**TASK GOAL**.
Repeat the data below exactly, dropping any pictures it holds.

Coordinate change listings

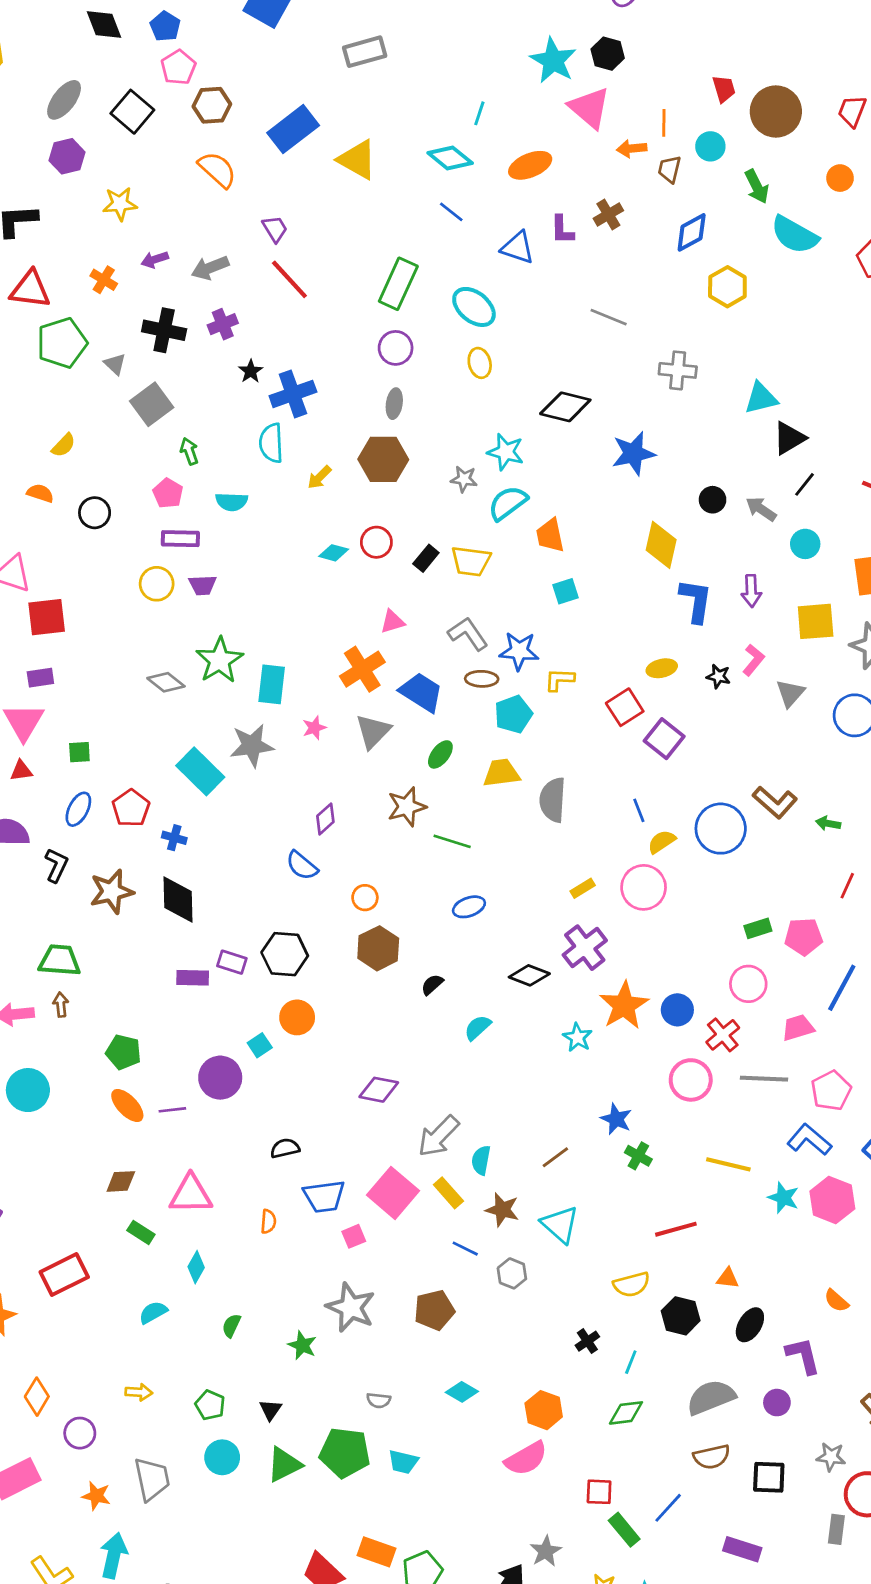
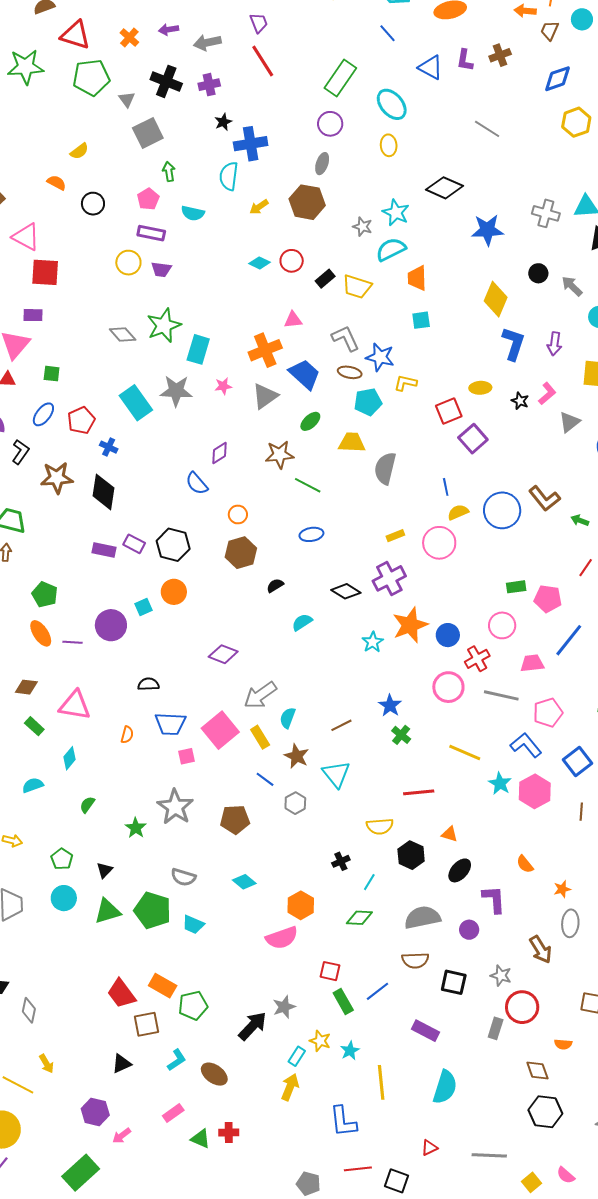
gray cross: (678, 370) -> (546, 213), moved
gray semicircle: (379, 1400) -> (183, 877), size x1.4

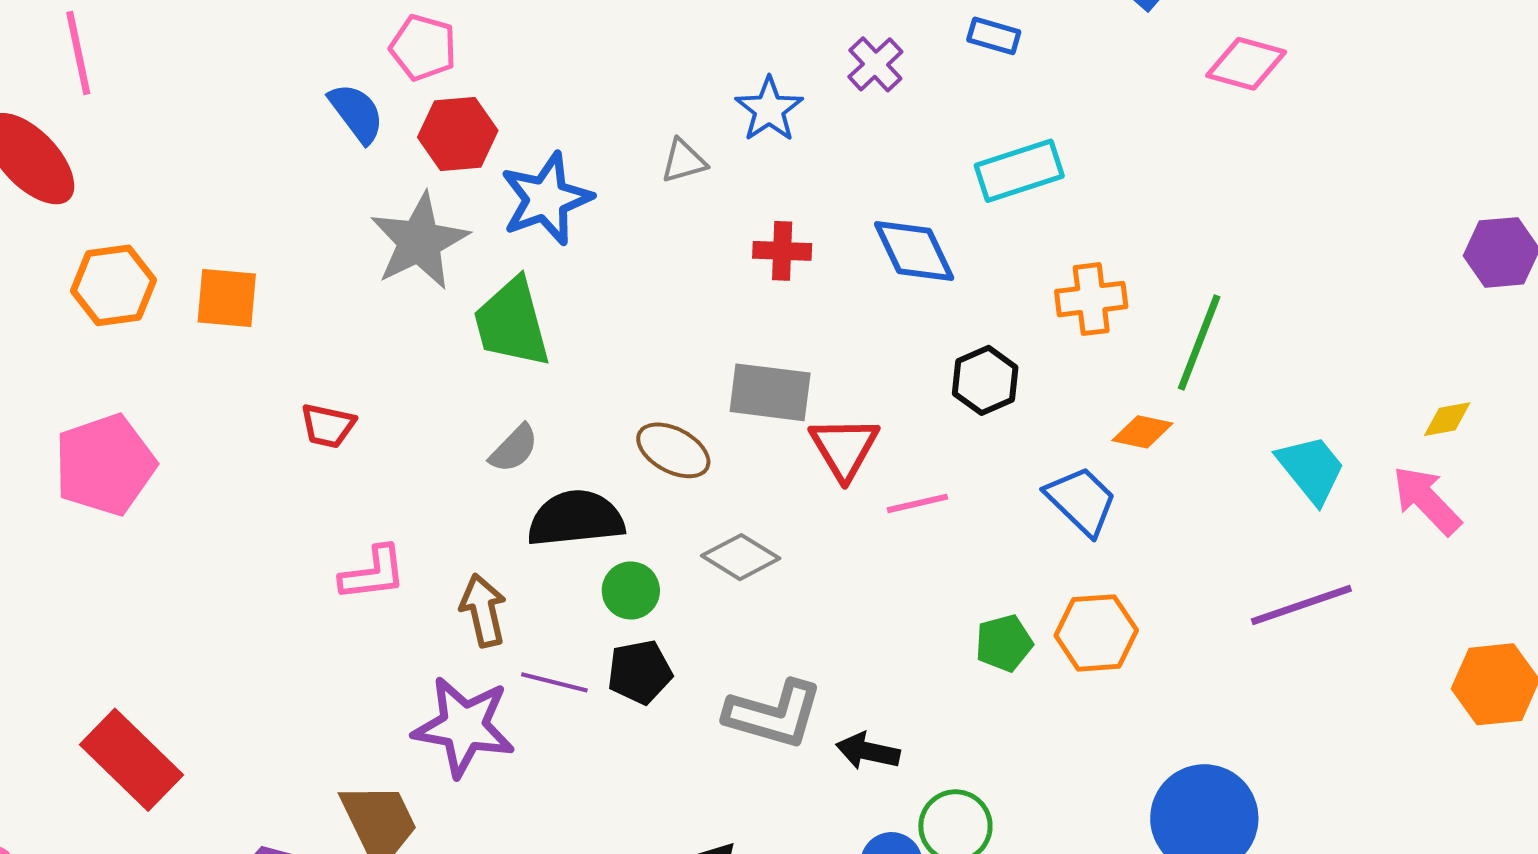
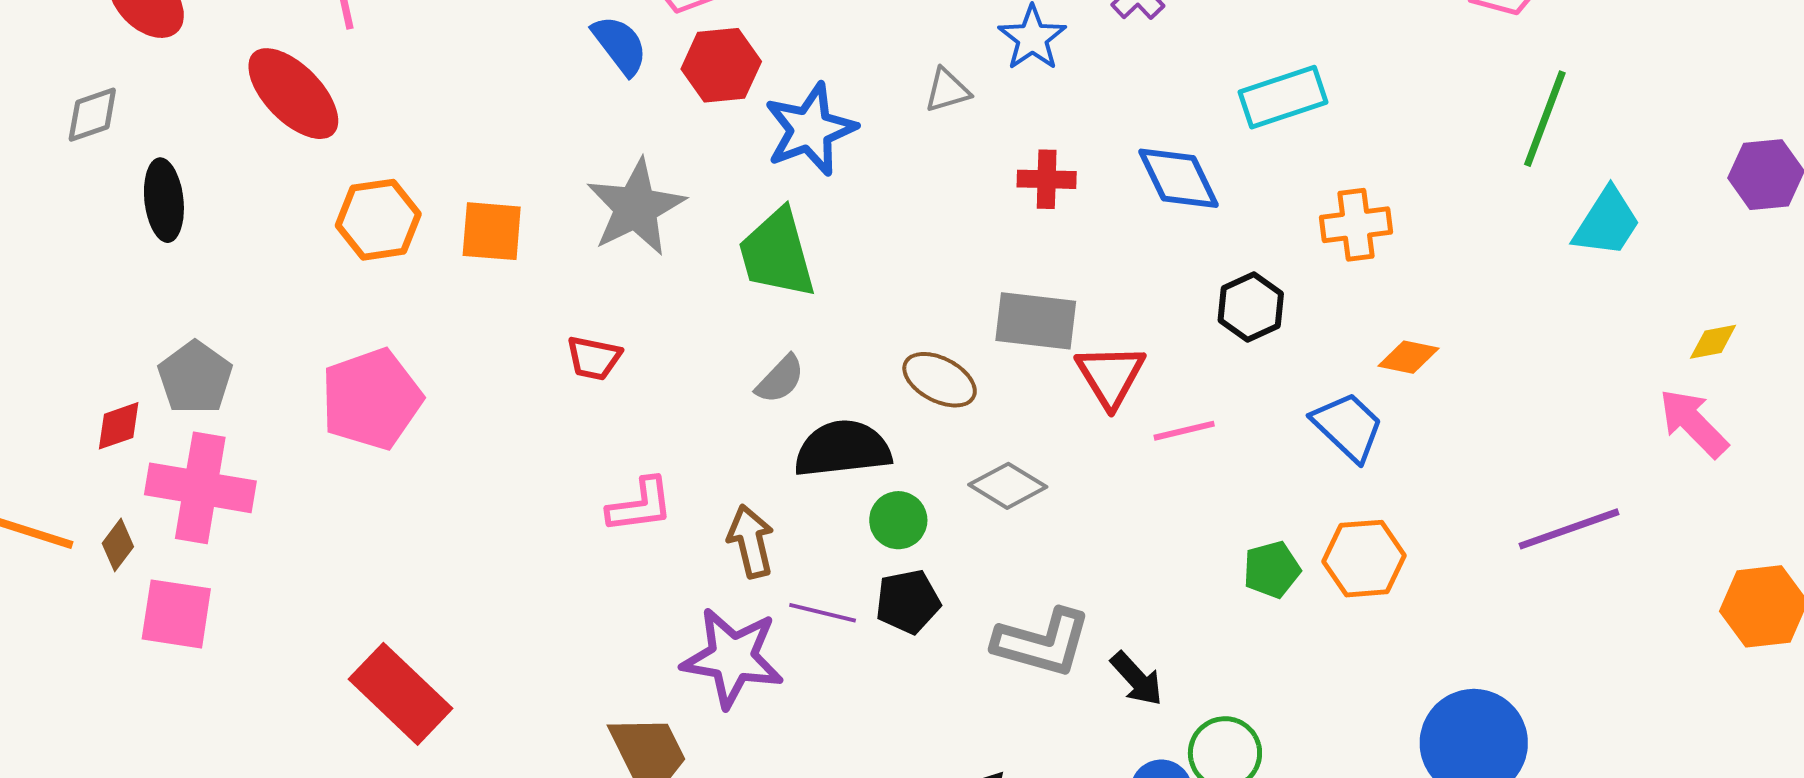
gray star: (419, 241) -> (636, 207), moved
green line: (1199, 342) -> (1545, 119), moved
cyan trapezoid: (1311, 469) -> (1607, 222), moved, turned 72
black arrow: (868, 751) -> (1137, 679), turned -144

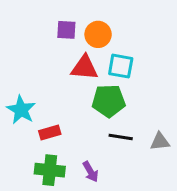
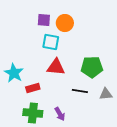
cyan square: (121, 66) -> (51, 42), moved
red triangle: (84, 68) -> (56, 67), moved
green pentagon: (109, 101) -> (92, 67), moved

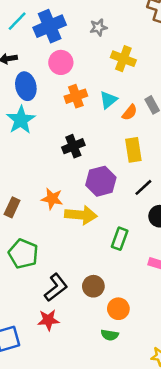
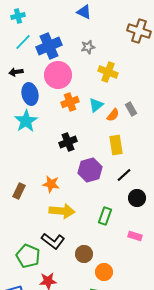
pink circle: (61, 62) -> (58, 75), size x1.4
yellow arrow: (81, 215) -> (62, 211), moved
green pentagon: (23, 254) -> (28, 256), moved
black L-shape: (56, 287) -> (53, 241), moved, turned 75

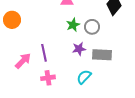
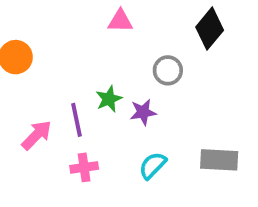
green star: (73, 25) -> (109, 99), moved
gray rectangle: (102, 55) -> (219, 160), moved

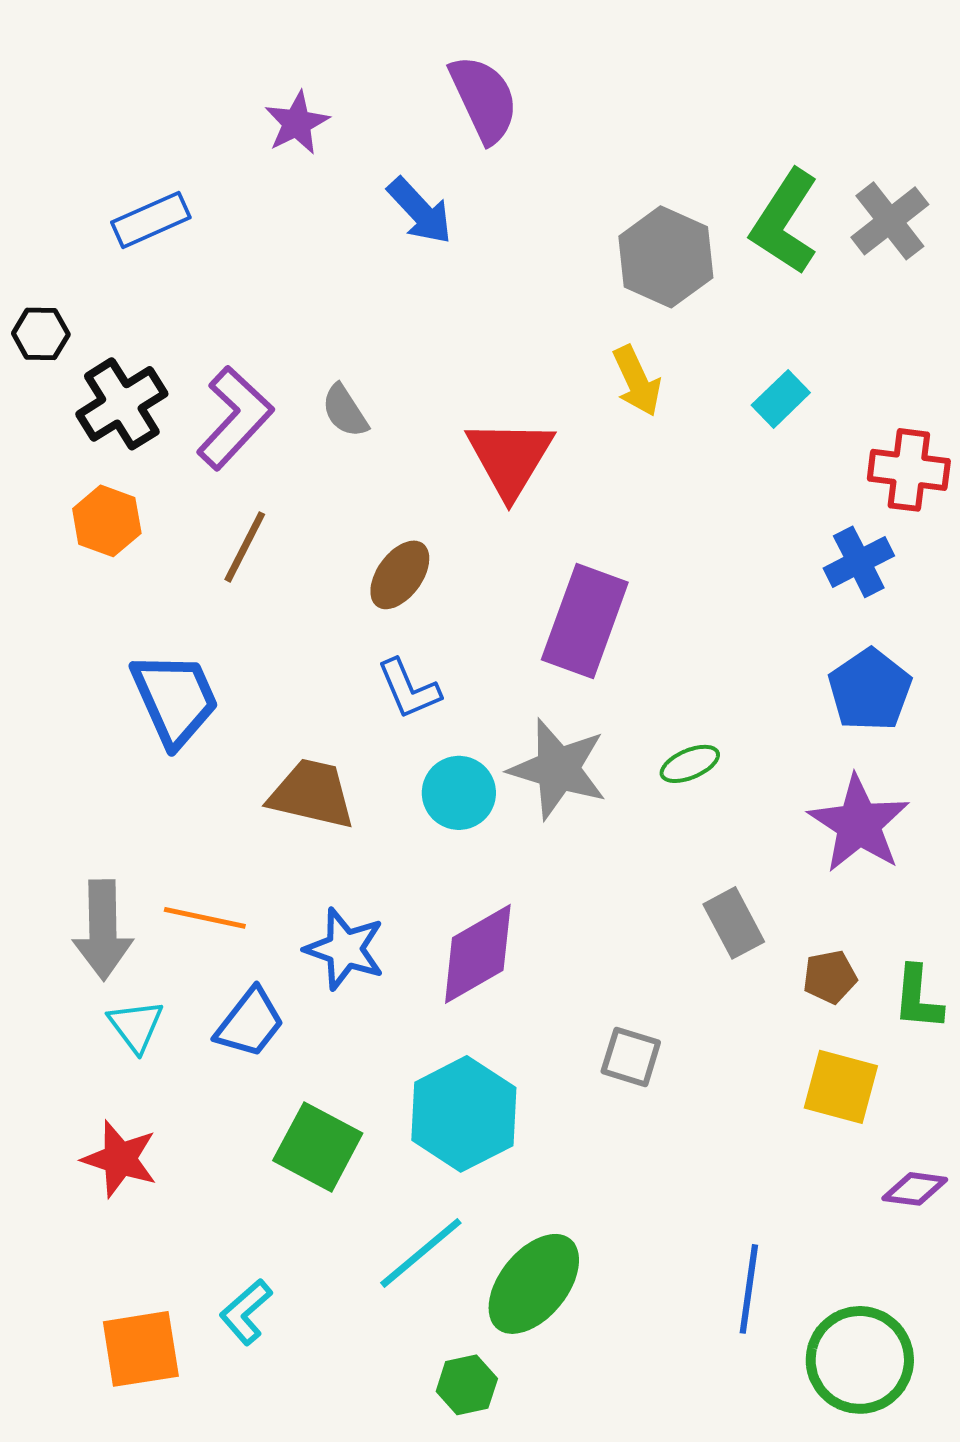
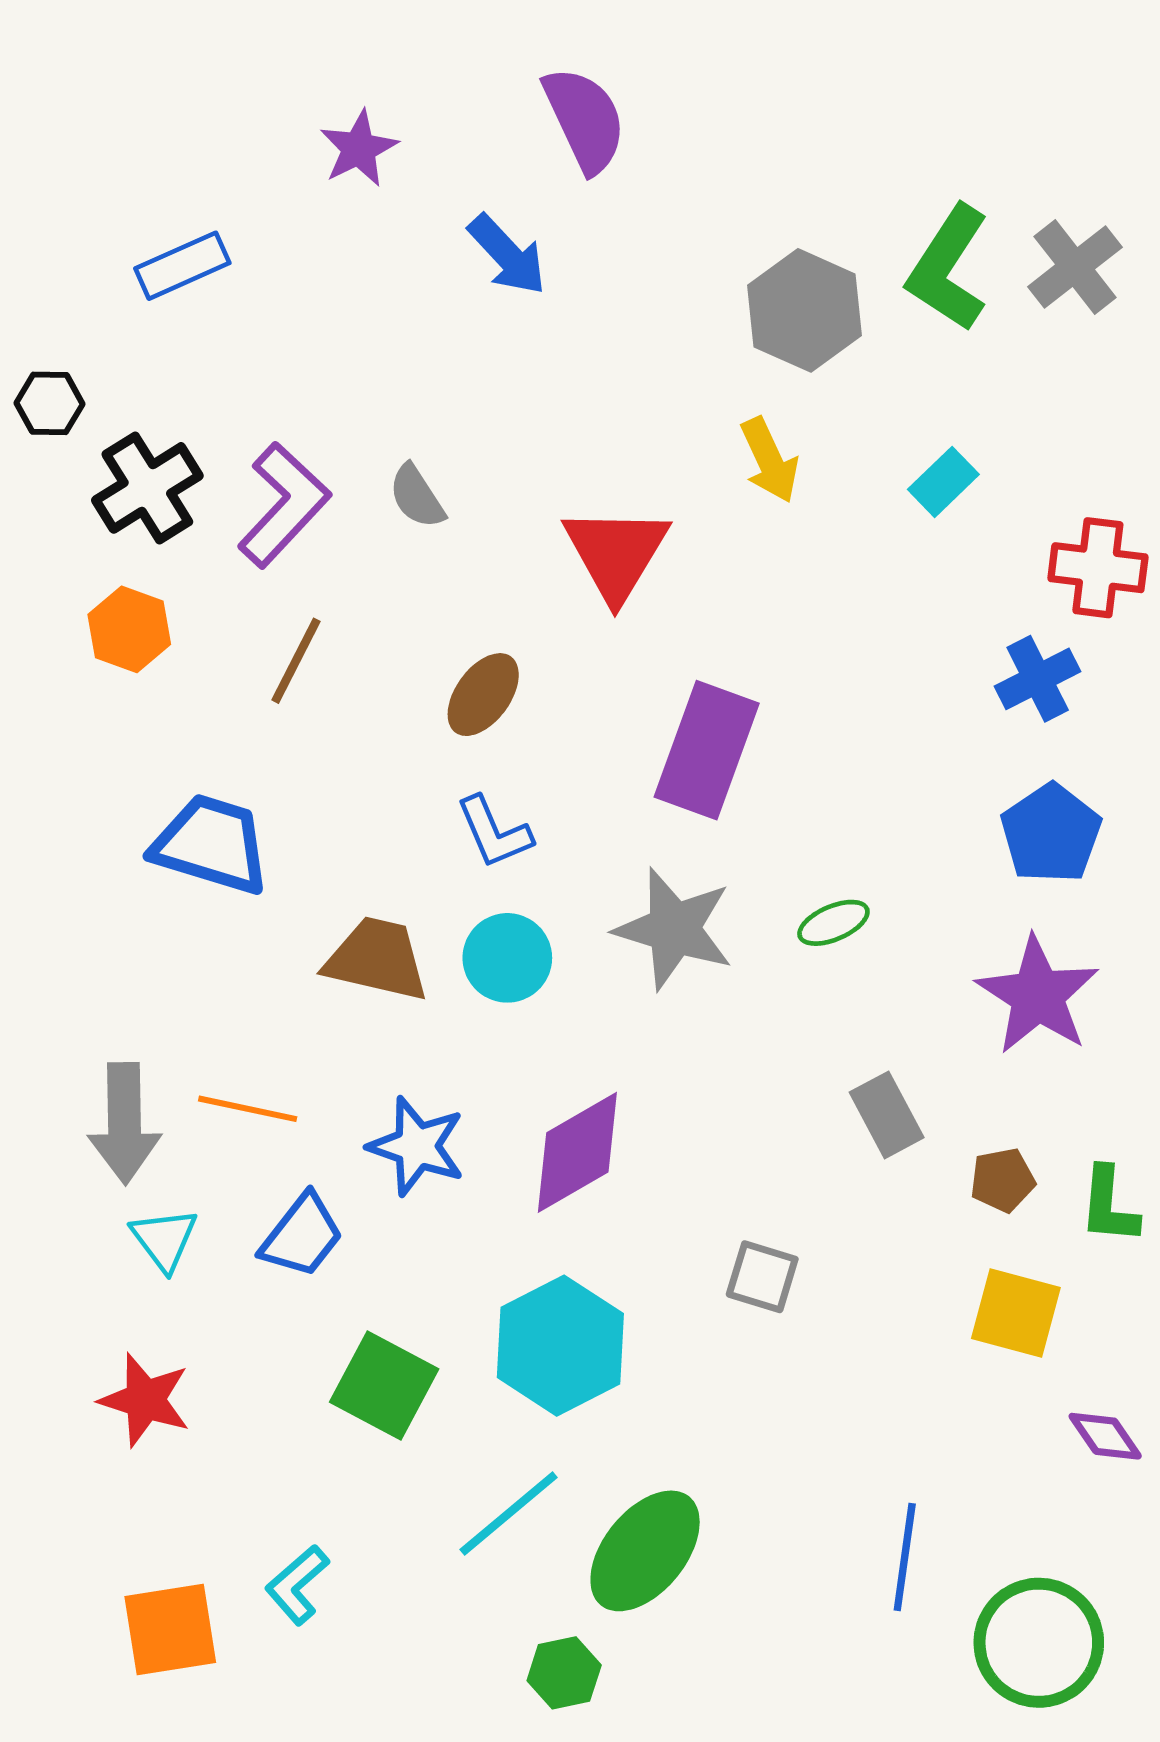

**REPLY TO THE EXERCISE**.
gray cross: (678, 370) -> (546, 213), moved
gray semicircle: (379, 1400) -> (183, 877), size x1.4

gray star: (419, 241) -> (636, 207), moved
green line: (1199, 342) -> (1545, 119), moved
cyan trapezoid: (1311, 469) -> (1607, 222), moved, turned 72
black arrow: (868, 751) -> (1137, 679), turned -144

cyan square: (121, 66) -> (51, 42), moved
red triangle: (84, 68) -> (56, 67), moved
green pentagon: (109, 101) -> (92, 67), moved

pink circle: (61, 62) -> (58, 75), size x1.4
yellow arrow: (81, 215) -> (62, 211), moved
green pentagon: (23, 254) -> (28, 256), moved
black L-shape: (56, 287) -> (53, 241), moved, turned 75

green star: (73, 25) -> (109, 99), moved
gray rectangle: (102, 55) -> (219, 160), moved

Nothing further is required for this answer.